--- Work item ---
Please print out every entry below, verbatim.

--- Records for the task ---
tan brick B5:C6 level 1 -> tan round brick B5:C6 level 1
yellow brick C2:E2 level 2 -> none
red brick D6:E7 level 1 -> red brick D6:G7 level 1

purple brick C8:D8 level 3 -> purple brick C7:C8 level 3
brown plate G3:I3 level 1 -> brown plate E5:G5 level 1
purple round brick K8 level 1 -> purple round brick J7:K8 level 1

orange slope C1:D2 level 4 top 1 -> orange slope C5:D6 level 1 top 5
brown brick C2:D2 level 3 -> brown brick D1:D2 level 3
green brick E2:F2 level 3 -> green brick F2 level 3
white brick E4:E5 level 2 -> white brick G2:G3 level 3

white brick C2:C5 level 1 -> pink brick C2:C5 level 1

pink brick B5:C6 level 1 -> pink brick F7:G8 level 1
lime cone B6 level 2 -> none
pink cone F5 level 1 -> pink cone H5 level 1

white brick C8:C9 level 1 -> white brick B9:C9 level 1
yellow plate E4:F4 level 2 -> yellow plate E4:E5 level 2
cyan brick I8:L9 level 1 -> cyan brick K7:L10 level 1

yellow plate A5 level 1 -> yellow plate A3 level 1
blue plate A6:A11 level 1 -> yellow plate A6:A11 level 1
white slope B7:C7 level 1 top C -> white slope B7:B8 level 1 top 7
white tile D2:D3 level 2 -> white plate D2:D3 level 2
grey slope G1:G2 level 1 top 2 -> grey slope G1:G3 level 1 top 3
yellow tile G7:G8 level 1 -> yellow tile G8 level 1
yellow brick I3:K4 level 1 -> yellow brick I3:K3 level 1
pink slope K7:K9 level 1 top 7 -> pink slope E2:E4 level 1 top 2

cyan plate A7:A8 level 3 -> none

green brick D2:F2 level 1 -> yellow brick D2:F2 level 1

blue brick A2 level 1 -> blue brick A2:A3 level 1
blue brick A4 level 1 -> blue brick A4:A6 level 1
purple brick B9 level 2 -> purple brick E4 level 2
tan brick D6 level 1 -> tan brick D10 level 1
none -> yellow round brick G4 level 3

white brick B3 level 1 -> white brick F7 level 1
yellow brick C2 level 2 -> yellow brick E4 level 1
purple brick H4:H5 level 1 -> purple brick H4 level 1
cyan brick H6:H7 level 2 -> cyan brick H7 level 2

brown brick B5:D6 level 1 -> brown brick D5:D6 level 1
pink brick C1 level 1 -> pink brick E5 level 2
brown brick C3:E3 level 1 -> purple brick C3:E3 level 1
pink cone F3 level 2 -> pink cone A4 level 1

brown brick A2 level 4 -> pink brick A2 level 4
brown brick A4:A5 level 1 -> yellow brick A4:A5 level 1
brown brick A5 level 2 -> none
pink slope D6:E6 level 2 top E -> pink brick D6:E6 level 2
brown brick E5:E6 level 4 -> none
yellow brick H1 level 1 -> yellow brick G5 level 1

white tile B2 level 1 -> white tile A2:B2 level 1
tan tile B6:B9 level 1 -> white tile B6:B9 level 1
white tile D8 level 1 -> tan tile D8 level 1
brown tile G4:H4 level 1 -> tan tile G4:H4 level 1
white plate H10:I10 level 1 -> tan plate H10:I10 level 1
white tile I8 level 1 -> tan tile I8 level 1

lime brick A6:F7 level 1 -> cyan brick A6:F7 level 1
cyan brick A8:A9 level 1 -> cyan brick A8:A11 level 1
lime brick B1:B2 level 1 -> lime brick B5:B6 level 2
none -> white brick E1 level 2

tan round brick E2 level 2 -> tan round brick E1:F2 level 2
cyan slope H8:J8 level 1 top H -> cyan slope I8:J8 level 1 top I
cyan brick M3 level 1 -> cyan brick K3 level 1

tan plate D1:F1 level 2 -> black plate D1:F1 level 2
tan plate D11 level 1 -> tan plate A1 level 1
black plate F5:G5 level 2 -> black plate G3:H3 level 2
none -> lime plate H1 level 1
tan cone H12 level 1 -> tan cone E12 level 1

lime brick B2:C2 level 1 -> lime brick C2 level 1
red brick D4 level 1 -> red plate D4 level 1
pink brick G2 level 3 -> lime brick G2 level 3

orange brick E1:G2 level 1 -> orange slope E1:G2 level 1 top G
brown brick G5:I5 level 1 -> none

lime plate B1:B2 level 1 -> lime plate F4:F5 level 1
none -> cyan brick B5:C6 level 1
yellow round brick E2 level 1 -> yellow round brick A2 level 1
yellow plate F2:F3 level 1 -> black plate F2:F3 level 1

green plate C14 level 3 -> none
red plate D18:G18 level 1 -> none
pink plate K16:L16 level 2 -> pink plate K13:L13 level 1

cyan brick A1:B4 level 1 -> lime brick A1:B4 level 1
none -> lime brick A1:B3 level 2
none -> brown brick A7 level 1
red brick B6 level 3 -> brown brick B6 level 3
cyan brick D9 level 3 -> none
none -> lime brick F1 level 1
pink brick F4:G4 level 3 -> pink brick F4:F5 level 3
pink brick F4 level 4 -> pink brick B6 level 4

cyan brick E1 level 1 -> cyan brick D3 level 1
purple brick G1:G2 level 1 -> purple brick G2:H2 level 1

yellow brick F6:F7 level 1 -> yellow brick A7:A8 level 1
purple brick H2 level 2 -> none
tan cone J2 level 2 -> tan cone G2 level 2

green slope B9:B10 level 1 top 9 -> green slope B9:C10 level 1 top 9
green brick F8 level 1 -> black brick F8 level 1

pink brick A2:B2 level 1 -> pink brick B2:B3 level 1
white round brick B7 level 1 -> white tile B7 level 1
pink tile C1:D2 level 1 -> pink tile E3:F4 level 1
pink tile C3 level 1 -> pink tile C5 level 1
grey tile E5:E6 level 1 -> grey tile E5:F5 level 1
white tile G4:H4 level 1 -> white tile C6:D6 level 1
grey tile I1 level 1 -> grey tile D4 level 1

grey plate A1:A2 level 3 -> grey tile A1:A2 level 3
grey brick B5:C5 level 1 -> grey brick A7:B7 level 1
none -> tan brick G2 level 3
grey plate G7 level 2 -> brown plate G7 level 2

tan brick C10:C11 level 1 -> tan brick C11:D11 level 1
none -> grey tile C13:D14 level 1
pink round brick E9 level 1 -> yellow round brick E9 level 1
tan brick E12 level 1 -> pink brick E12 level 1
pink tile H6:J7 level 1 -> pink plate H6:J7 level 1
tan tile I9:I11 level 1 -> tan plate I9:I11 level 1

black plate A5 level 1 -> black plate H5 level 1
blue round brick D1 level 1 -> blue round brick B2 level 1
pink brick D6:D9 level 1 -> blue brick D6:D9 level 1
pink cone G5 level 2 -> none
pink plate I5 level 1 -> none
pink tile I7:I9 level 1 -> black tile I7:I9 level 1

--- Your response ---
tan brick B5:C6 level 1 -> tan round brick B5:C6 level 1
yellow brick C2:E2 level 2 -> none
red brick D6:E7 level 1 -> red brick D6:G7 level 1

purple brick C8:D8 level 3 -> purple brick C7:C8 level 3
brown plate G3:I3 level 1 -> brown plate E5:G5 level 1
purple round brick K8 level 1 -> purple round brick J7:K8 level 1

orange slope C1:D2 level 4 top 1 -> orange slope C5:D6 level 1 top 5
brown brick C2:D2 level 3 -> brown brick D1:D2 level 3
green brick E2:F2 level 3 -> green brick F2 level 3
white brick E4:E5 level 2 -> white brick G2:G3 level 3

white brick C2:C5 level 1 -> pink brick C2:C5 level 1

pink brick B5:C6 level 1 -> pink brick F7:G8 level 1
lime cone B6 level 2 -> none
pink cone F5 level 1 -> pink cone H5 level 1

white brick C8:C9 level 1 -> white brick B9:C9 level 1
yellow plate E4:F4 level 2 -> yellow plate E4:E5 level 2
cyan brick I8:L9 level 1 -> cyan brick K7:L10 level 1

yellow plate A5 level 1 -> yellow plate A3 level 1
blue plate A6:A11 level 1 -> yellow plate A6:A11 level 1
white slope B7:C7 level 1 top C -> white slope B7:B8 level 1 top 7
white tile D2:D3 level 2 -> white plate D2:D3 level 2
grey slope G1:G2 level 1 top 2 -> grey slope G1:G3 level 1 top 3
yellow tile G7:G8 level 1 -> yellow tile G8 level 1
yellow brick I3:K4 level 1 -> yellow brick I3:K3 level 1
pink slope K7:K9 level 1 top 7 -> pink slope E2:E4 level 1 top 2

cyan plate A7:A8 level 3 -> none

green brick D2:F2 level 1 -> yellow brick D2:F2 level 1

blue brick A2 level 1 -> blue brick A2:A3 level 1
blue brick A4 level 1 -> blue brick A4:A6 level 1
purple brick B9 level 2 -> purple brick E4 level 2
tan brick D6 level 1 -> tan brick D10 level 1
none -> yellow round brick G4 level 3

white brick B3 level 1 -> white brick F7 level 1
yellow brick C2 level 2 -> yellow brick E4 level 1
purple brick H4:H5 level 1 -> purple brick H4 level 1
cyan brick H6:H7 level 2 -> cyan brick H7 level 2

brown brick B5:D6 level 1 -> brown brick D5:D6 level 1
pink brick C1 level 1 -> pink brick E5 level 2
brown brick C3:E3 level 1 -> purple brick C3:E3 level 1
pink cone F3 level 2 -> pink cone A4 level 1

brown brick A2 level 4 -> pink brick A2 level 4
brown brick A4:A5 level 1 -> yellow brick A4:A5 level 1
brown brick A5 level 2 -> none
pink slope D6:E6 level 2 top E -> pink brick D6:E6 level 2
brown brick E5:E6 level 4 -> none
yellow brick H1 level 1 -> yellow brick G5 level 1

white tile B2 level 1 -> white tile A2:B2 level 1
tan tile B6:B9 level 1 -> white tile B6:B9 level 1
white tile D8 level 1 -> tan tile D8 level 1
brown tile G4:H4 level 1 -> tan tile G4:H4 level 1
white plate H10:I10 level 1 -> tan plate H10:I10 level 1
white tile I8 level 1 -> tan tile I8 level 1

lime brick A6:F7 level 1 -> cyan brick A6:F7 level 1
cyan brick A8:A9 level 1 -> cyan brick A8:A11 level 1
lime brick B1:B2 level 1 -> lime brick B5:B6 level 2
none -> white brick E1 level 2

tan round brick E2 level 2 -> tan round brick E1:F2 level 2
cyan slope H8:J8 level 1 top H -> cyan slope I8:J8 level 1 top I
cyan brick M3 level 1 -> cyan brick K3 level 1

tan plate D1:F1 level 2 -> black plate D1:F1 level 2
tan plate D11 level 1 -> tan plate A1 level 1
black plate F5:G5 level 2 -> black plate G3:H3 level 2
none -> lime plate H1 level 1
tan cone H12 level 1 -> tan cone E12 level 1

lime brick B2:C2 level 1 -> lime brick C2 level 1
red brick D4 level 1 -> red plate D4 level 1
pink brick G2 level 3 -> lime brick G2 level 3

orange brick E1:G2 level 1 -> orange slope E1:G2 level 1 top G
brown brick G5:I5 level 1 -> none

lime plate B1:B2 level 1 -> lime plate F4:F5 level 1
none -> cyan brick B5:C6 level 1
yellow round brick E2 level 1 -> yellow round brick A2 level 1
yellow plate F2:F3 level 1 -> black plate F2:F3 level 1

green plate C14 level 3 -> none
red plate D18:G18 level 1 -> none
pink plate K16:L16 level 2 -> pink plate K13:L13 level 1

cyan brick A1:B4 level 1 -> lime brick A1:B4 level 1
none -> lime brick A1:B3 level 2
none -> brown brick A7 level 1
red brick B6 level 3 -> brown brick B6 level 3
cyan brick D9 level 3 -> none
none -> lime brick F1 level 1
pink brick F4:G4 level 3 -> pink brick F4:F5 level 3
pink brick F4 level 4 -> pink brick B6 level 4

cyan brick E1 level 1 -> cyan brick D3 level 1
purple brick G1:G2 level 1 -> purple brick G2:H2 level 1

yellow brick F6:F7 level 1 -> yellow brick A7:A8 level 1
purple brick H2 level 2 -> none
tan cone J2 level 2 -> tan cone G2 level 2

green slope B9:B10 level 1 top 9 -> green slope B9:C10 level 1 top 9
green brick F8 level 1 -> black brick F8 level 1

pink brick A2:B2 level 1 -> pink brick B2:B3 level 1
white round brick B7 level 1 -> white tile B7 level 1
pink tile C1:D2 level 1 -> pink tile E3:F4 level 1
pink tile C3 level 1 -> pink tile C5 level 1
grey tile E5:E6 level 1 -> grey tile E5:F5 level 1
white tile G4:H4 level 1 -> white tile C6:D6 level 1
grey tile I1 level 1 -> grey tile D4 level 1

grey plate A1:A2 level 3 -> grey tile A1:A2 level 3
grey brick B5:C5 level 1 -> grey brick A7:B7 level 1
none -> tan brick G2 level 3
grey plate G7 level 2 -> brown plate G7 level 2

tan brick C10:C11 level 1 -> tan brick C11:D11 level 1
none -> grey tile C13:D14 level 1
pink round brick E9 level 1 -> yellow round brick E9 level 1
tan brick E12 level 1 -> pink brick E12 level 1
pink tile H6:J7 level 1 -> pink plate H6:J7 level 1
tan tile I9:I11 level 1 -> tan plate I9:I11 level 1

black plate A5 level 1 -> black plate H5 level 1
blue round brick D1 level 1 -> blue round brick B2 level 1
pink brick D6:D9 level 1 -> blue brick D6:D9 level 1
pink cone G5 level 2 -> none
pink plate I5 level 1 -> none
pink tile I7:I9 level 1 -> black tile I7:I9 level 1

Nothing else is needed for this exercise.